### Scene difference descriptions
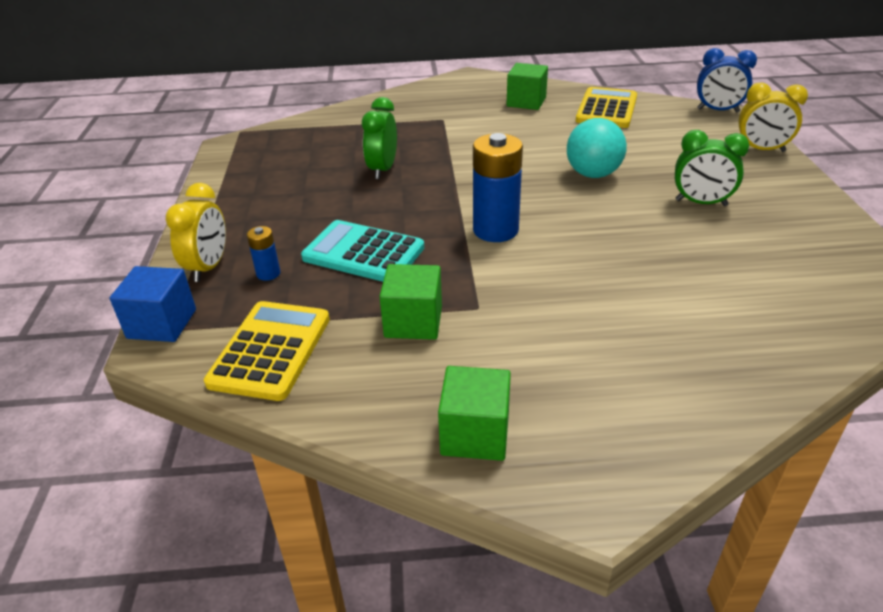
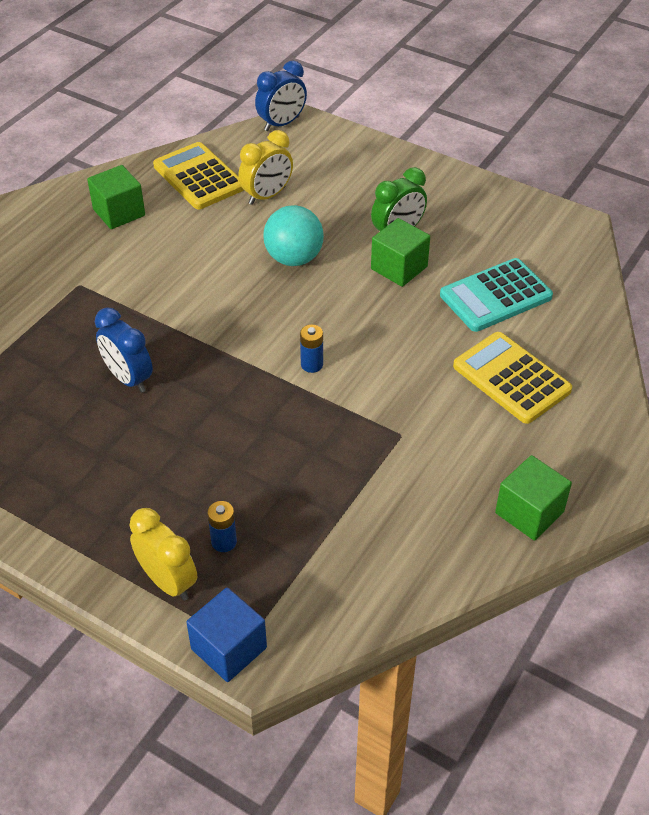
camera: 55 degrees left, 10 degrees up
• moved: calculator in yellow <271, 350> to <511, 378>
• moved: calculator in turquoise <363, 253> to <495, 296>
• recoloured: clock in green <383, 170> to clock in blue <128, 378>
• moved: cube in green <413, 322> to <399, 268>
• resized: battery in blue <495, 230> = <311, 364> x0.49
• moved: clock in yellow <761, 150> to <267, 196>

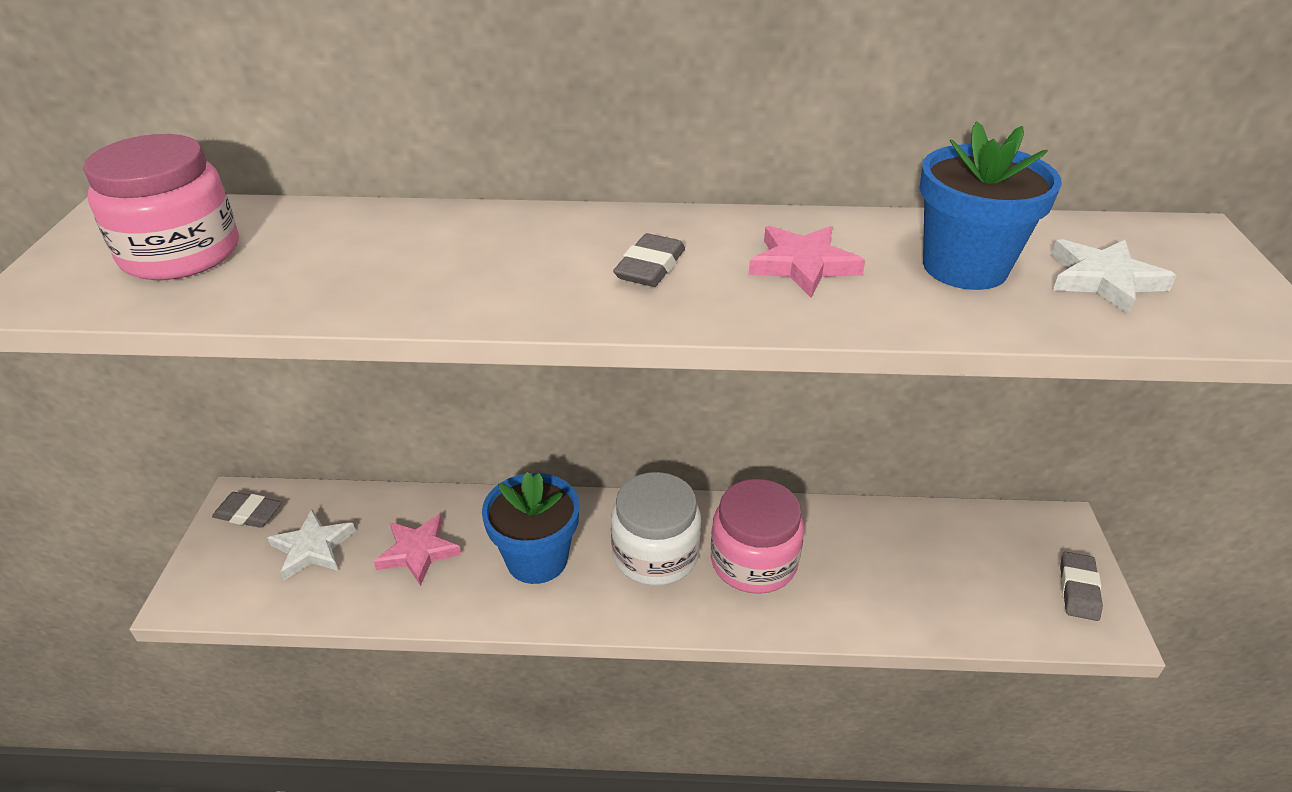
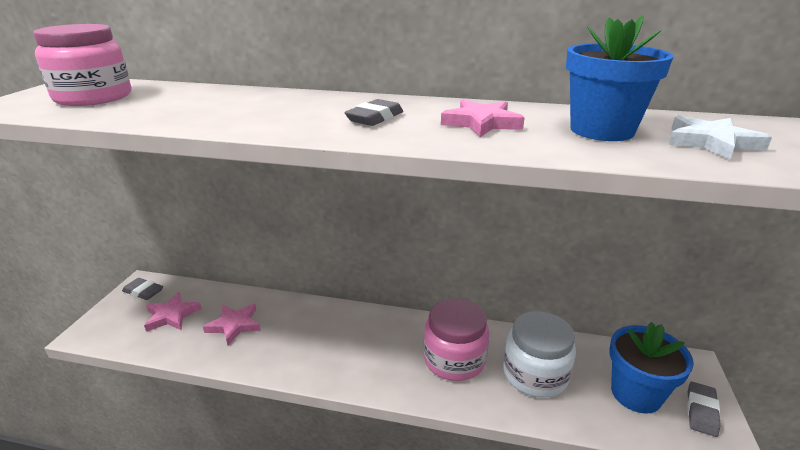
camera: 10 degrees right, 10 degrees down
• recoloured: star in white <312, 548> to star in pink <171, 315>
• moved: flower pot in blue <537, 559> to <636, 394>
• moved: jar in white <655, 554> to <535, 374>

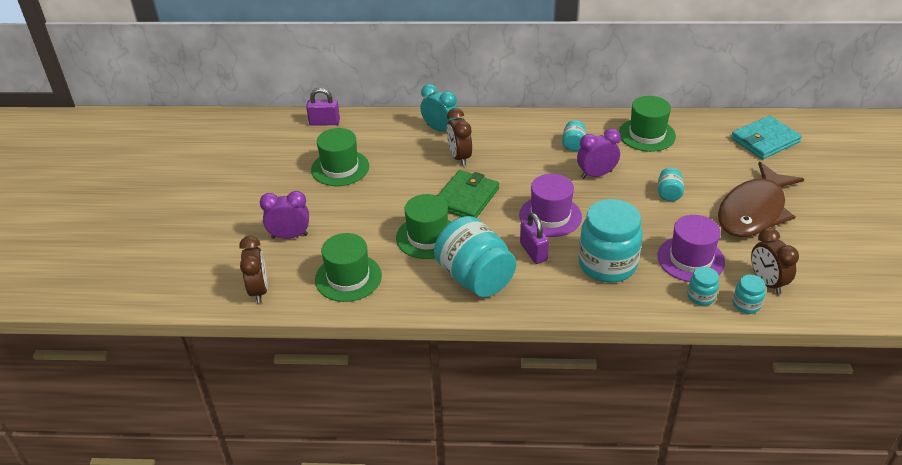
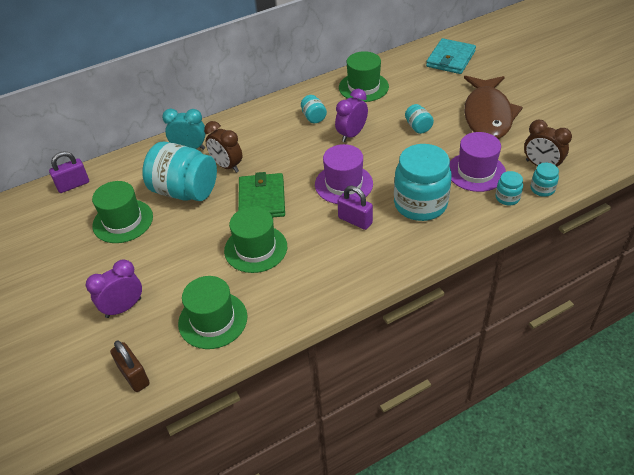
camera: 30 degrees left, 5 degrees up
• replaced: clock in brown <259, 290> to padlock in brown <134, 376>
• moved: jar in turquoise <475, 277> to <184, 191>

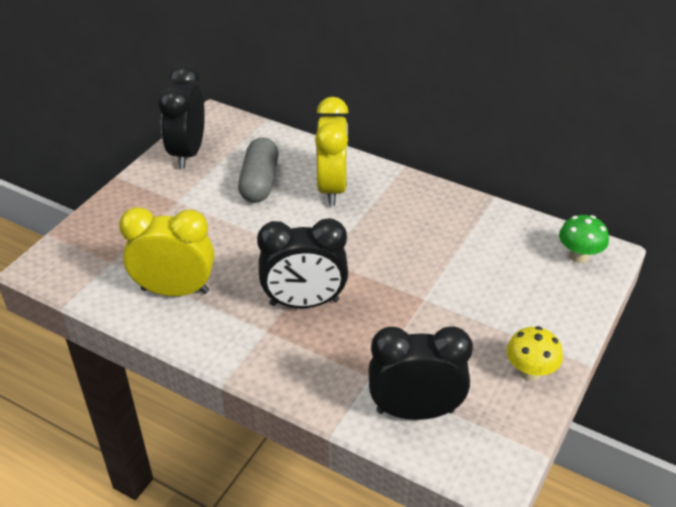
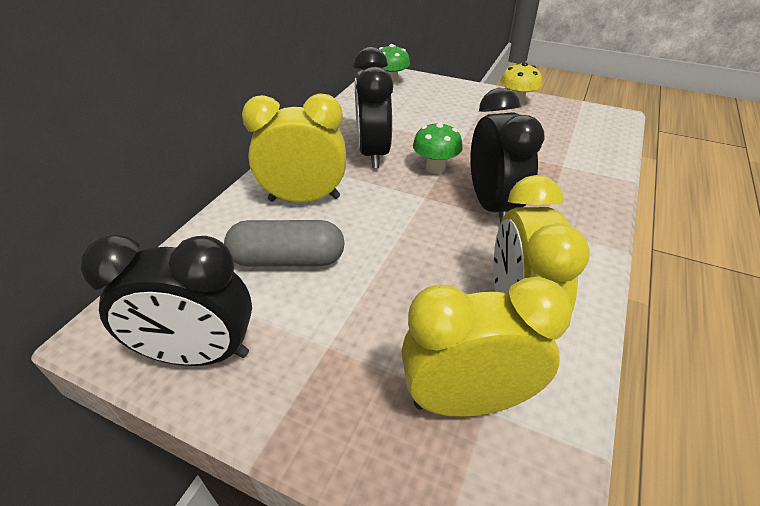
camera: 95 degrees left, 0 degrees up
• moved: clock in black <415, 411> to <373, 153>
• added: clock in yellow <467, 400>
• added: mushroom in green <435, 168>

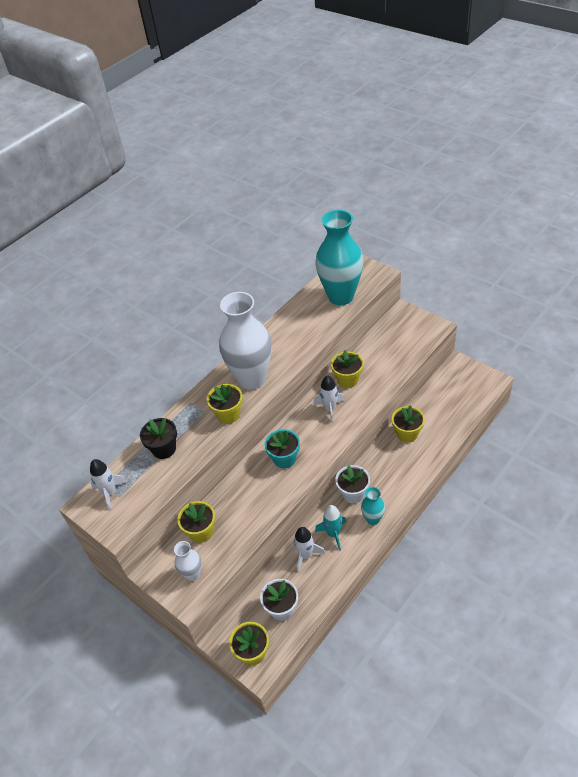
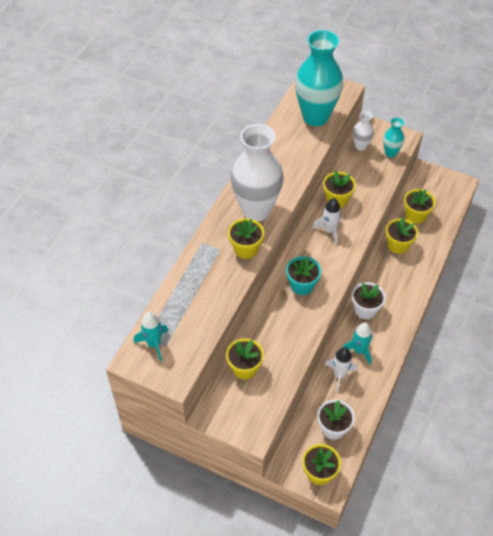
camera: 20 degrees left, 5 degrees up
• recoloured: rocket in white <110, 492> to rocket in turquoise <154, 344>
• removed: flower pot in black <164, 449>
• moved: vase in white <193, 574> to <360, 146>
• moved: vase in turquoise <373, 519> to <390, 153>
• added: flower pot in yellow <415, 216>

### WHAT THE TASK ASKS
All lines in the data above from the one with "blue <128, 378>" through the one with "<311, 364> x0.49" must be repeated exactly, and no others.

### RESPONSE TO THE EXERCISE
• recoloured: clock in green <383, 170> to clock in blue <128, 378>
• moved: cube in green <413, 322> to <399, 268>
• resized: battery in blue <495, 230> = <311, 364> x0.49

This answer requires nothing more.